Goal of the exercise |
Scan the listing below. Copy each line that contains "degrees".

[Supplied material — start]

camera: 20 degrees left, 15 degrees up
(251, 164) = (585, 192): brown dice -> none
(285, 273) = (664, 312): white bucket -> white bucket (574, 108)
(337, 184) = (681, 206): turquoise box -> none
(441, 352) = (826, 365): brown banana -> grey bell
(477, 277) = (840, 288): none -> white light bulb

[Supplied material — finish]
[Supplied material — start]

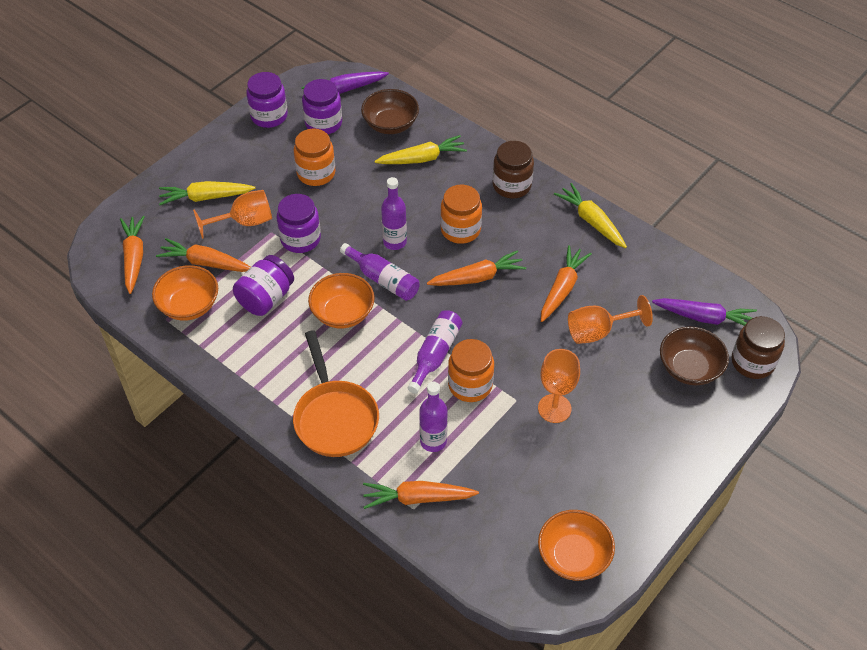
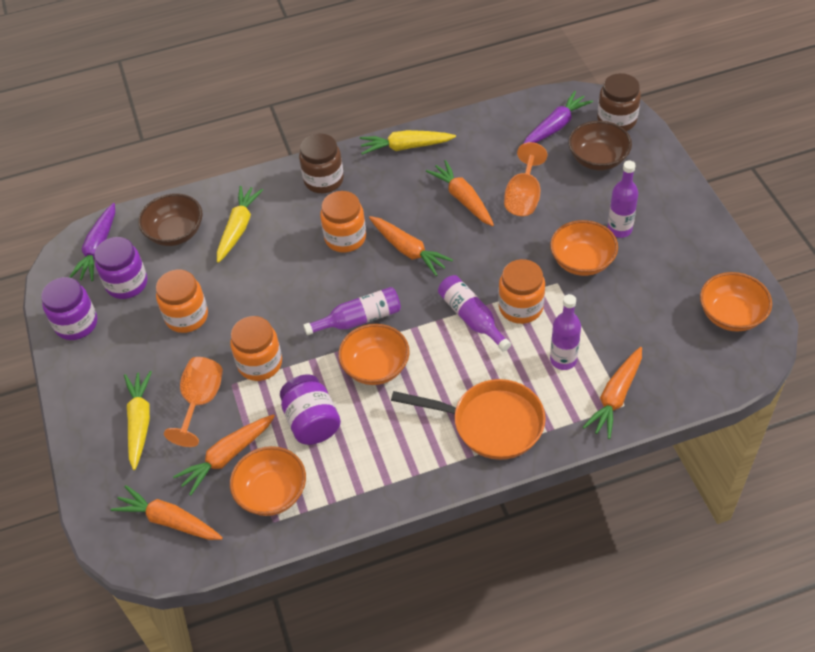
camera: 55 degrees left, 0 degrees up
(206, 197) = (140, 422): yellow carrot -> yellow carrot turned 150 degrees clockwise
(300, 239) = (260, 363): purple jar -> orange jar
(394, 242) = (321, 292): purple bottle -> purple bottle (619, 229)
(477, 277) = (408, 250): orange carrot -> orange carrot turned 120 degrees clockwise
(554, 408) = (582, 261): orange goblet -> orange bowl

[Supplied material — finish]
[Supplied material — start]

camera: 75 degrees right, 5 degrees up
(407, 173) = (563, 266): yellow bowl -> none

[Supplied material — finish]

Written answer |
camera: 20 degrees left, 15 degrees up
camera: 55 degrees left, 0 degrees up
(206, 197) = (140, 422): yellow carrot -> yellow carrot turned 150 degrees clockwise
(477, 277) = (408, 250): orange carrot -> orange carrot turned 120 degrees clockwise
camera: 75 degrees right, 5 degrees up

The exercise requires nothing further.